#### Task requirements:
Both the line below containing "M1: motor 12V" and the line containing "U4 pin VCC: +5V -> GND", along with every line between them, should be repeated exactly; no other line belongs in the answer.

#### Provided records:
Start of Block

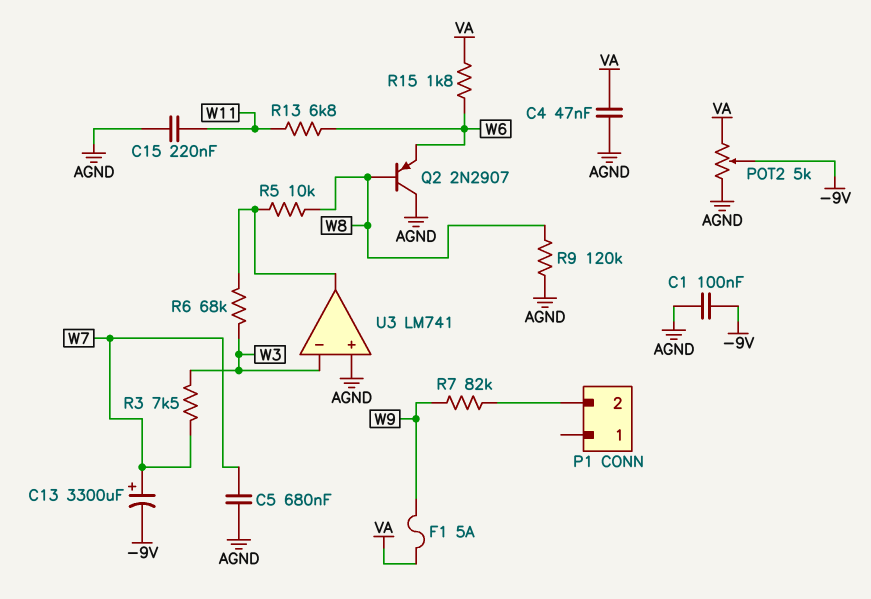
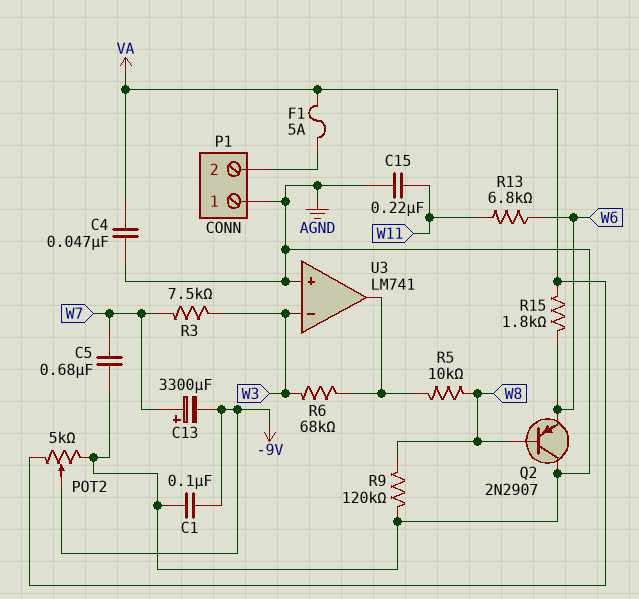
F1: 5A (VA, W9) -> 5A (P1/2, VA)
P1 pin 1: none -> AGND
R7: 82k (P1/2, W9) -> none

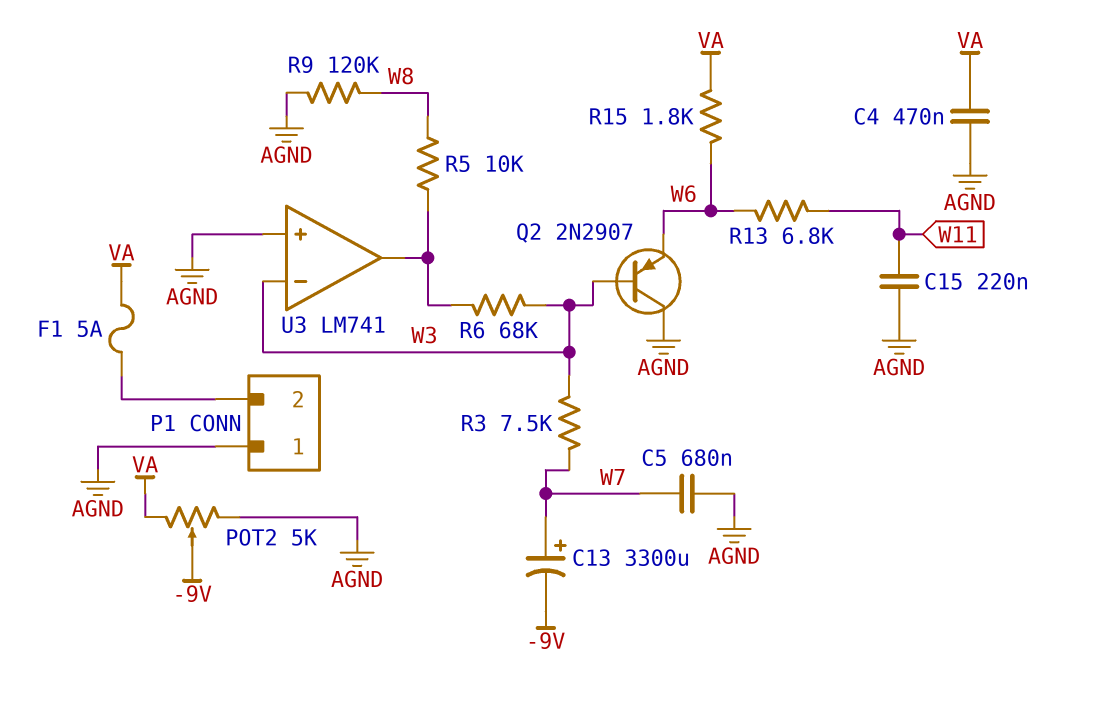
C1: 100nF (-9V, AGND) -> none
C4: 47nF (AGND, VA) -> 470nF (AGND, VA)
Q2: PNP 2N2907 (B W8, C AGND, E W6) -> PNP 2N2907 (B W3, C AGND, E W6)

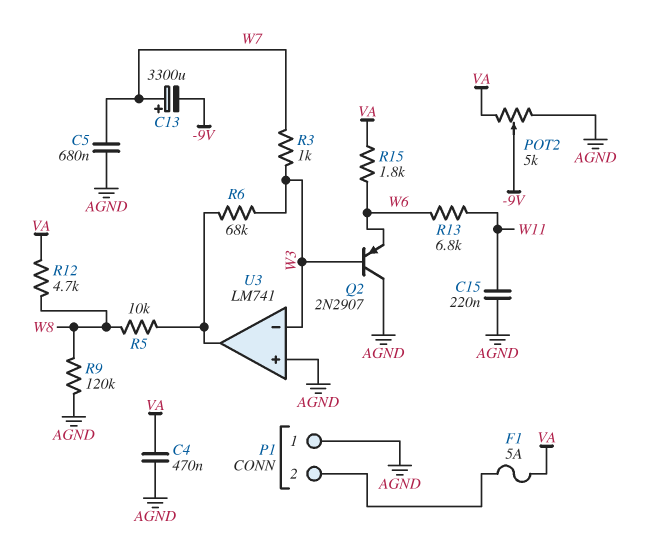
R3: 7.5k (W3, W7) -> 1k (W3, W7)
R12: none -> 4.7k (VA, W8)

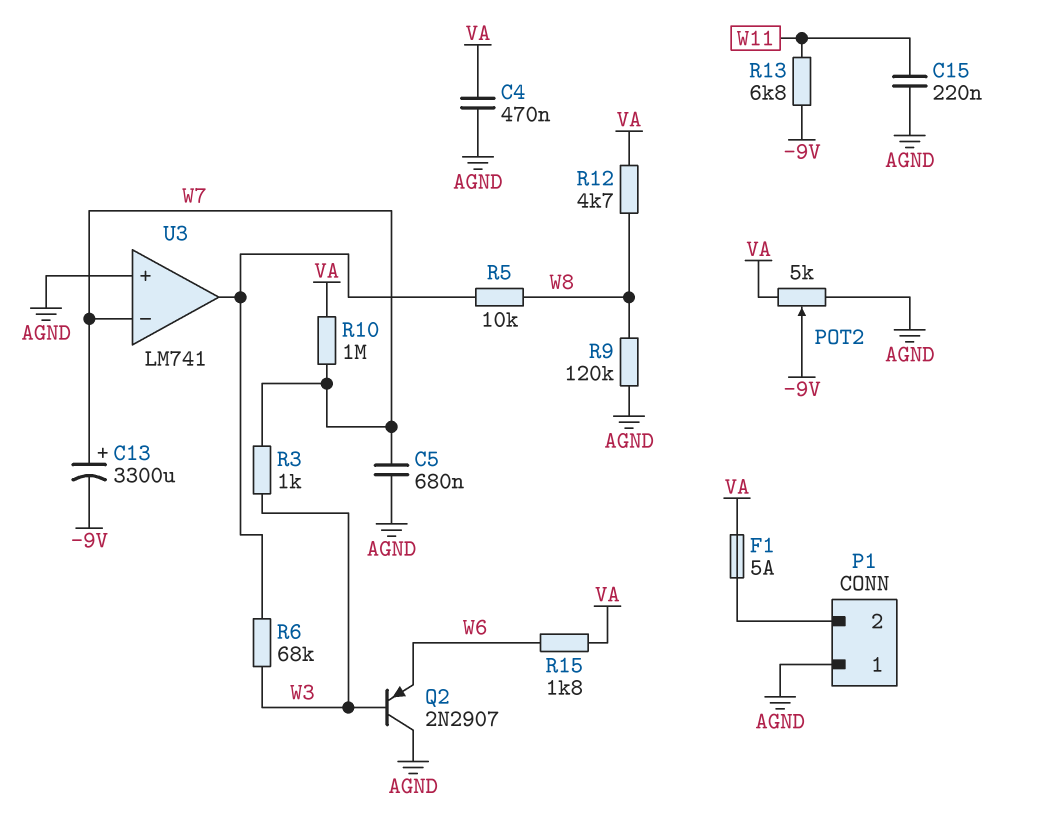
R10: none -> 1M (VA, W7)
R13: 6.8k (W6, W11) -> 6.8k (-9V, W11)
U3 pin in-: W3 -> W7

End of Block
Start of Block

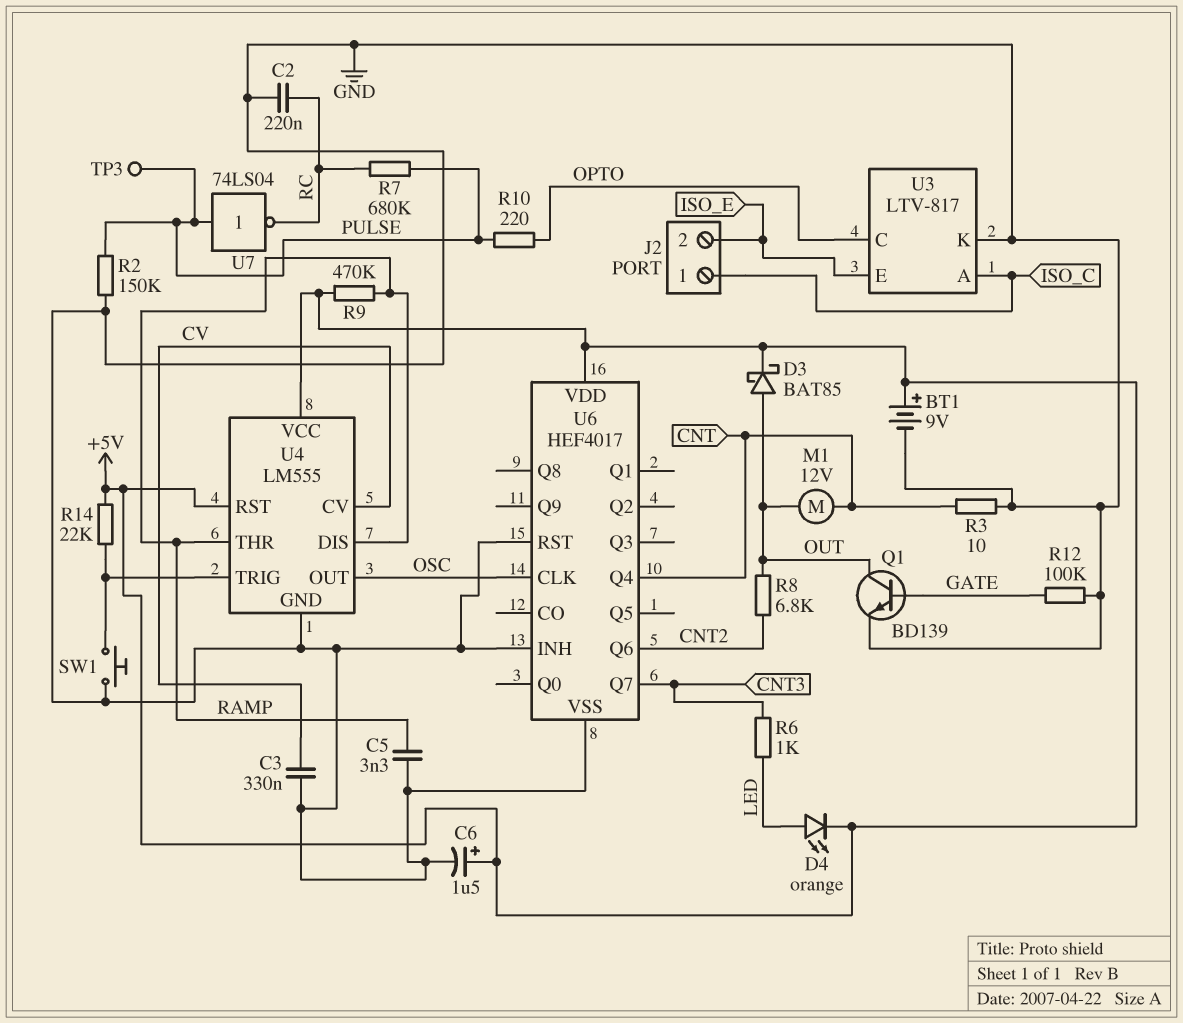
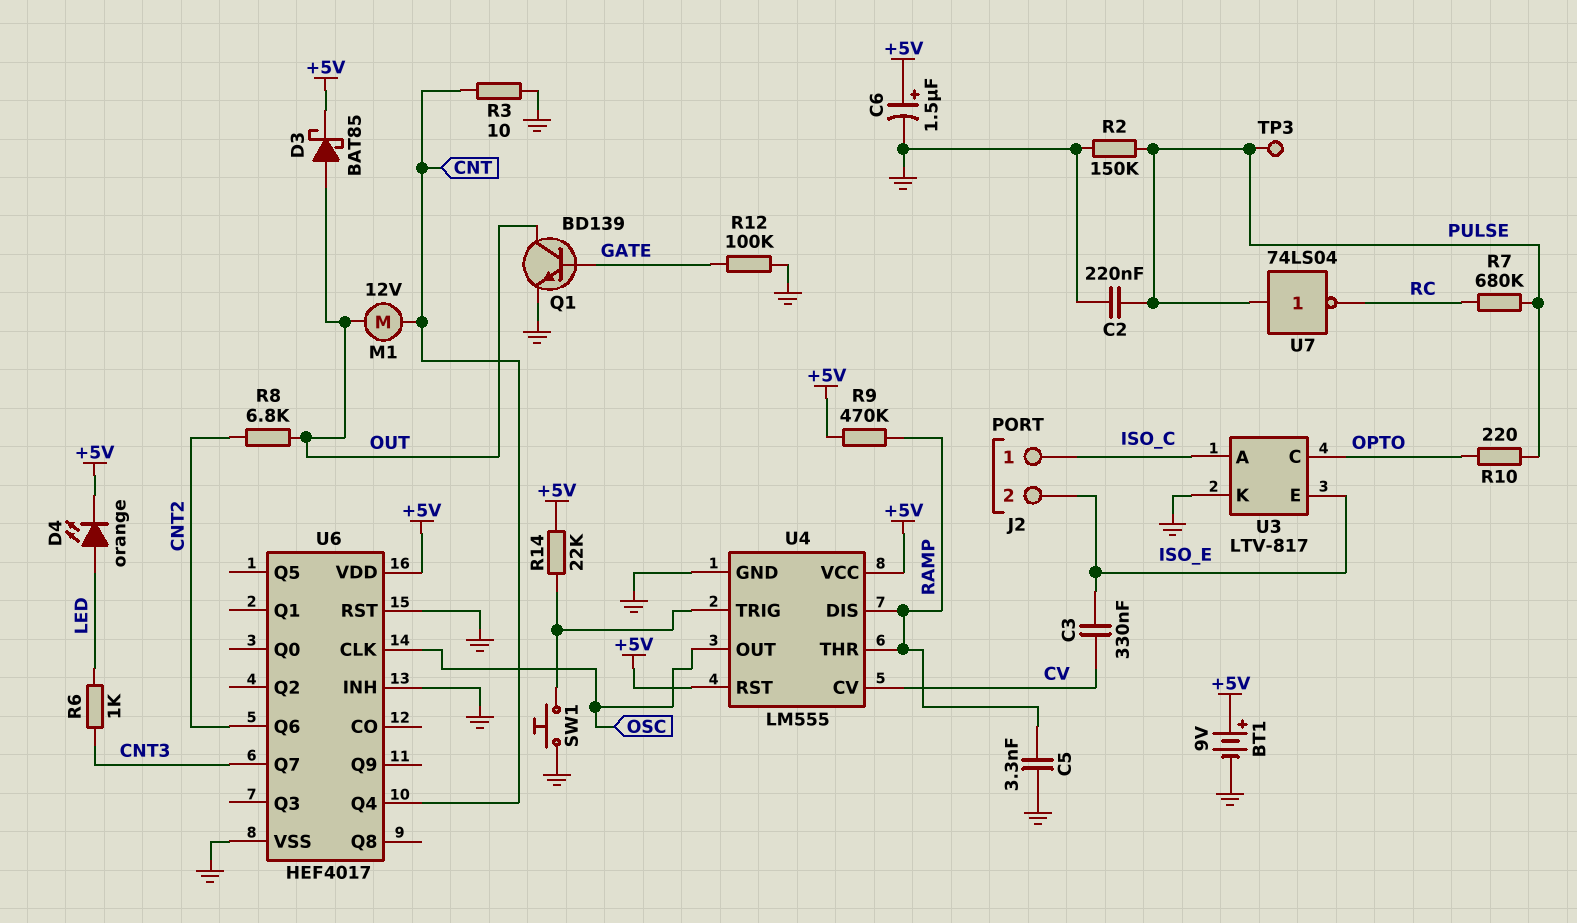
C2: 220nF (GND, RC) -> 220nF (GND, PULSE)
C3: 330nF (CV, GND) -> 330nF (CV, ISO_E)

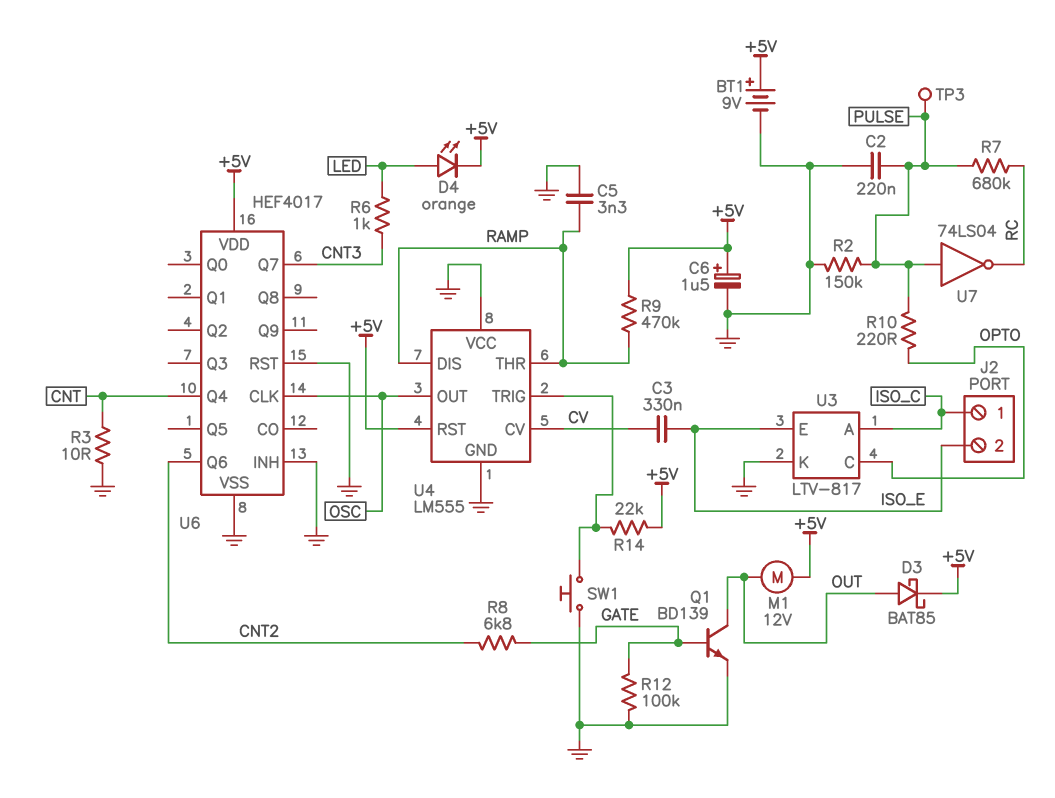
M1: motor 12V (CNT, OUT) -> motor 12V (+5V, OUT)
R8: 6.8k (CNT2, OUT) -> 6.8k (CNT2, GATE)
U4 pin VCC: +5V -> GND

End of Block

#### Response to this exercise:
M1: motor 12V (CNT, OUT) -> motor 12V (+5V, OUT)
R8: 6.8k (CNT2, OUT) -> 6.8k (CNT2, GATE)
U4 pin VCC: +5V -> GND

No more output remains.